(DATA UNDER STUDY Opens)

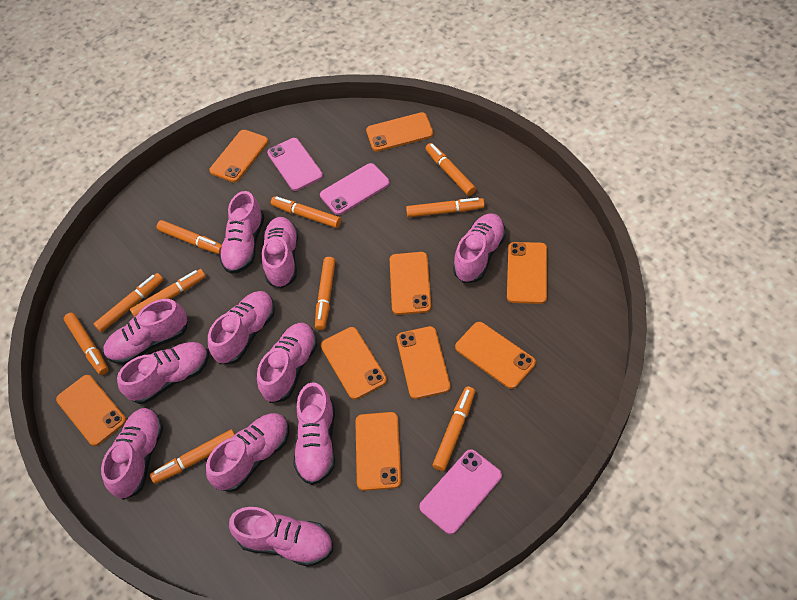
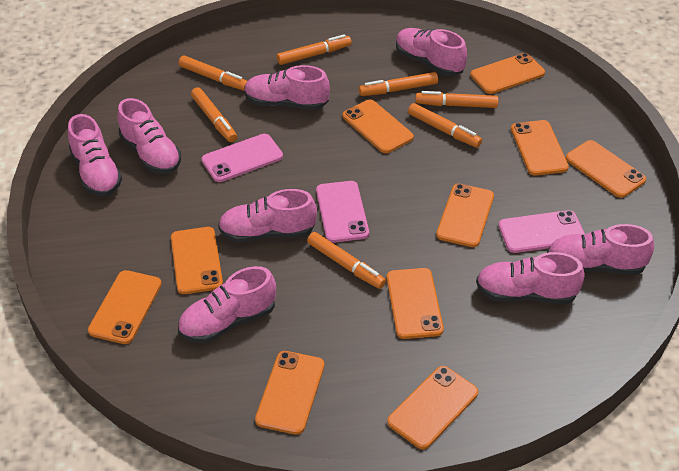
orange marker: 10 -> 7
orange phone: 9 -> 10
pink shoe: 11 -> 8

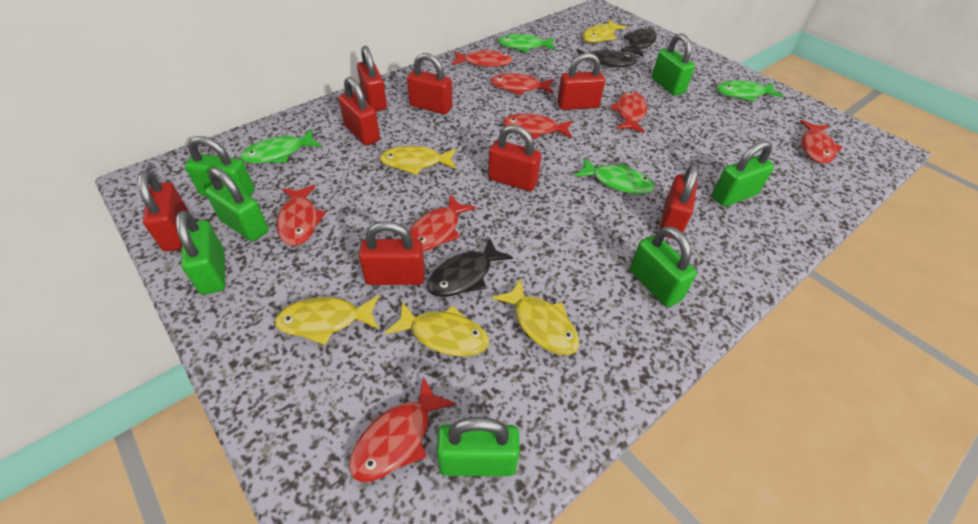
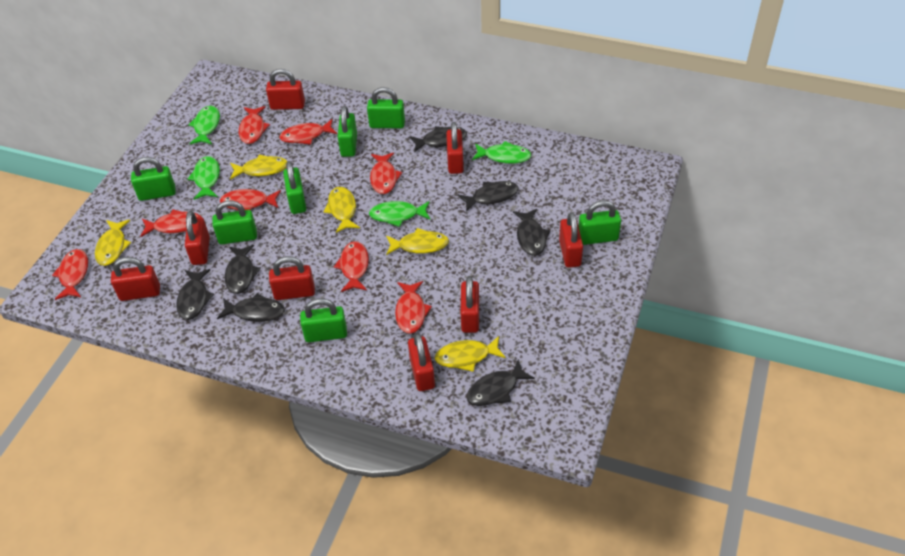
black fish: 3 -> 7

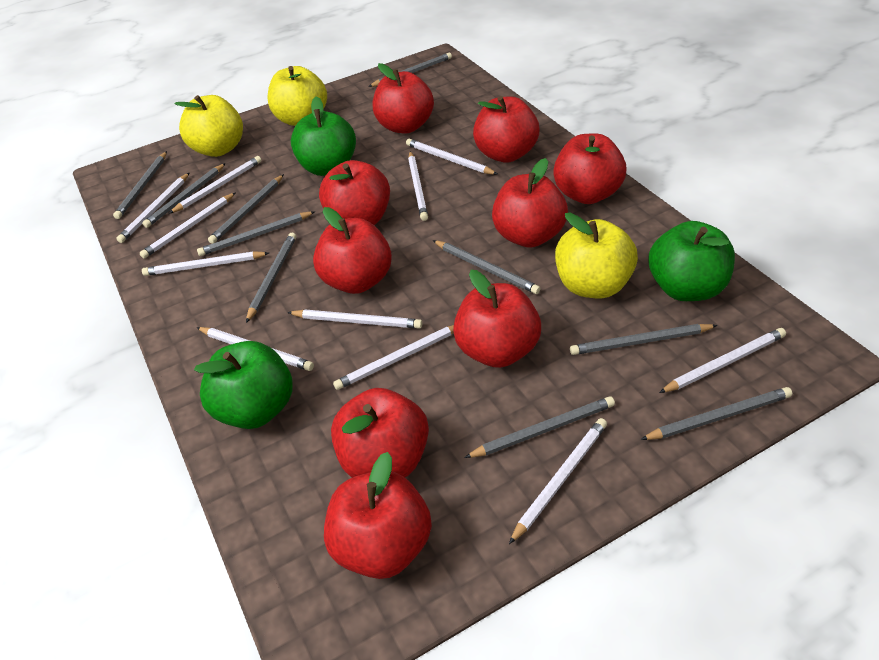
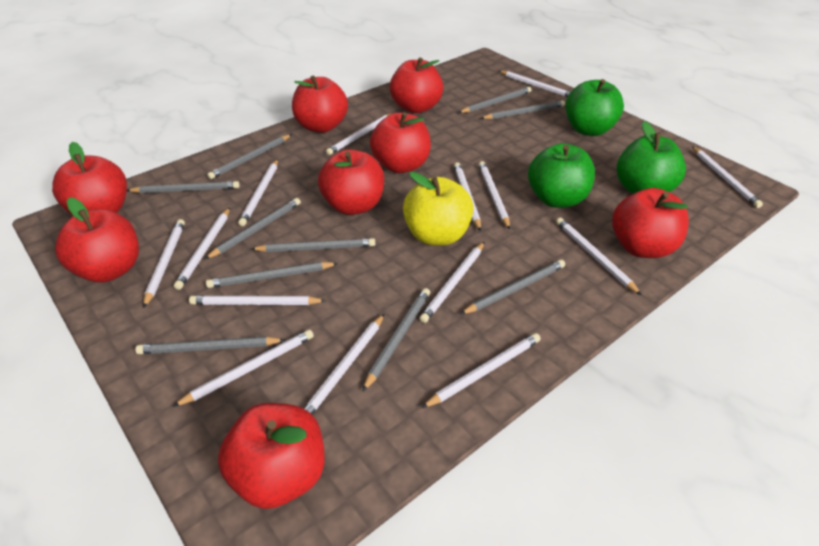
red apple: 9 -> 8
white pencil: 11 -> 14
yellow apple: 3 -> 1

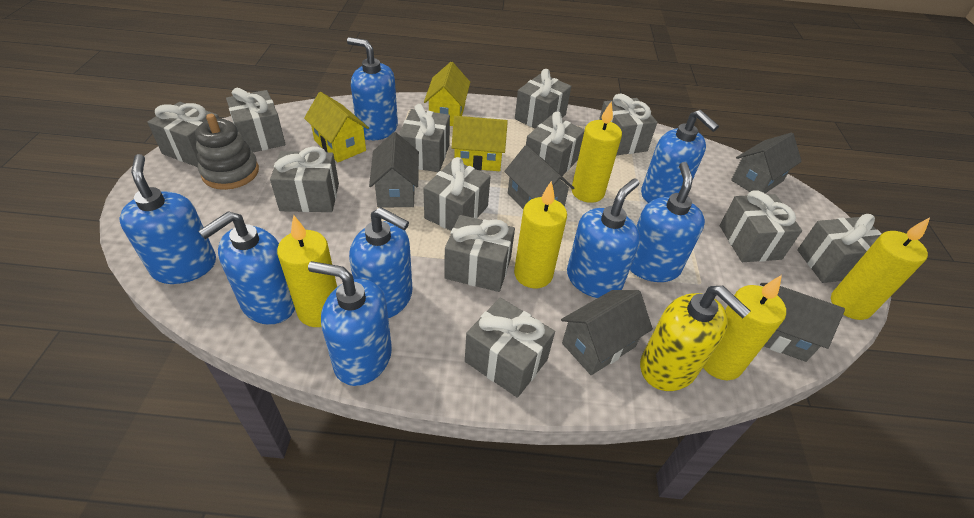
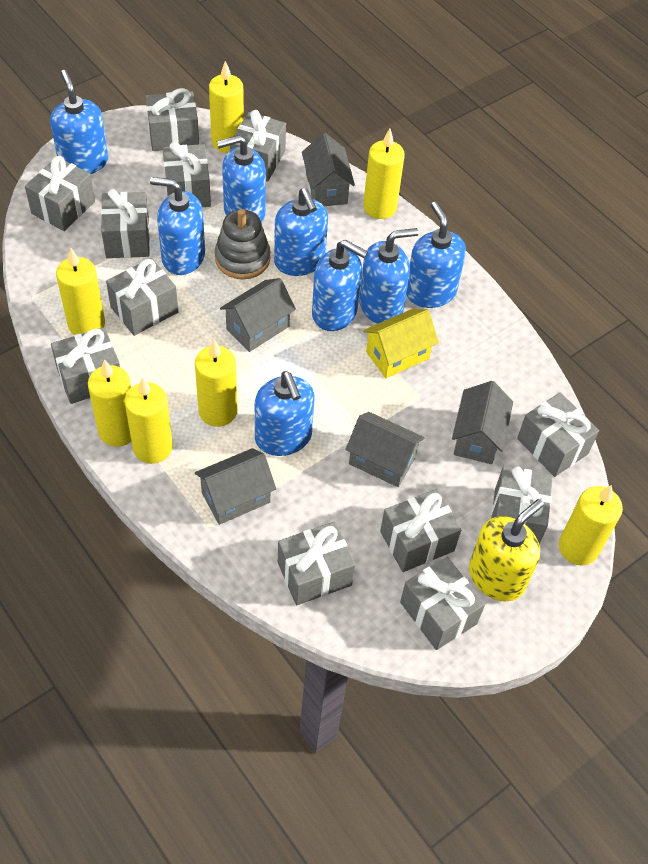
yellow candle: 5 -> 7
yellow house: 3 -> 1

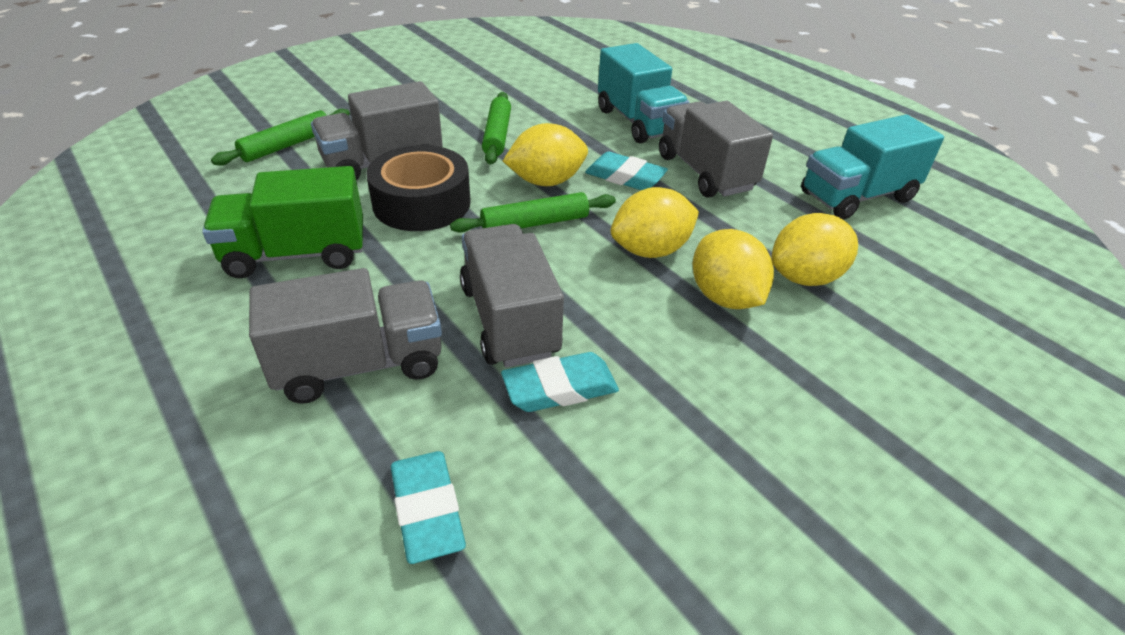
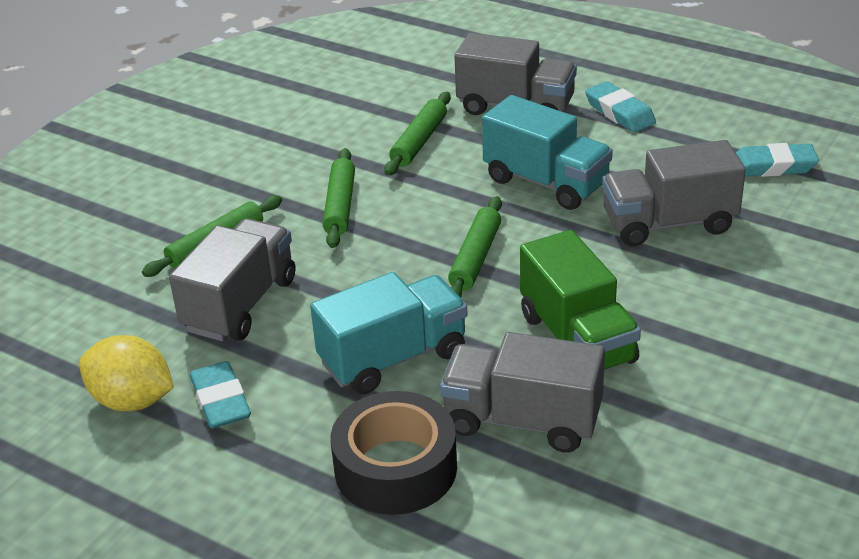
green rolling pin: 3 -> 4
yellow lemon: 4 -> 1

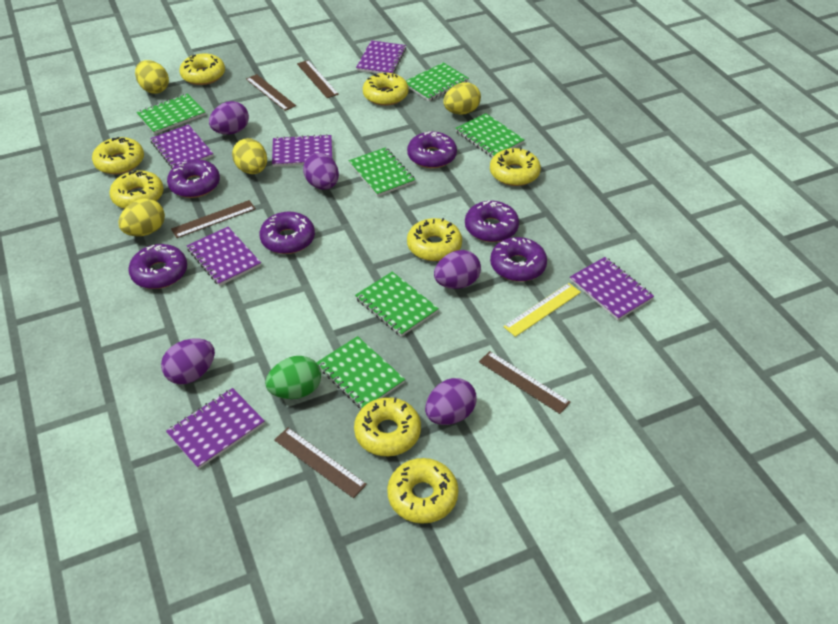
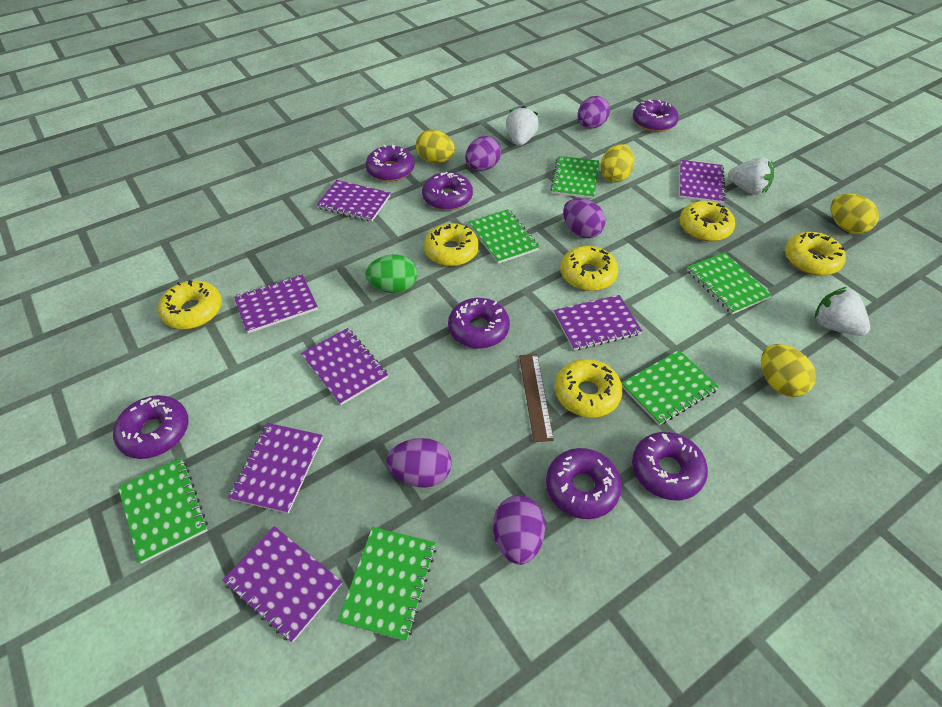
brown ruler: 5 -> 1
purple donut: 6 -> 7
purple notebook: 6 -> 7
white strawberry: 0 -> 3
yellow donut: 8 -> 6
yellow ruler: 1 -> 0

(DATA UNDER STUDY Closes)

WHAT YOU SHOULD DO: Every line above is to be given again exactly, apart from the pictures.

EXERCISE ANSWER:
orange marker: 10 -> 7
orange phone: 9 -> 10
pink shoe: 11 -> 8

black fish: 3 -> 7

red apple: 9 -> 8
white pencil: 11 -> 14
yellow apple: 3 -> 1

yellow candle: 5 -> 7
yellow house: 3 -> 1

green rolling pin: 3 -> 4
yellow lemon: 4 -> 1

brown ruler: 5 -> 1
purple donut: 6 -> 7
purple notebook: 6 -> 7
white strawberry: 0 -> 3
yellow donut: 8 -> 6
yellow ruler: 1 -> 0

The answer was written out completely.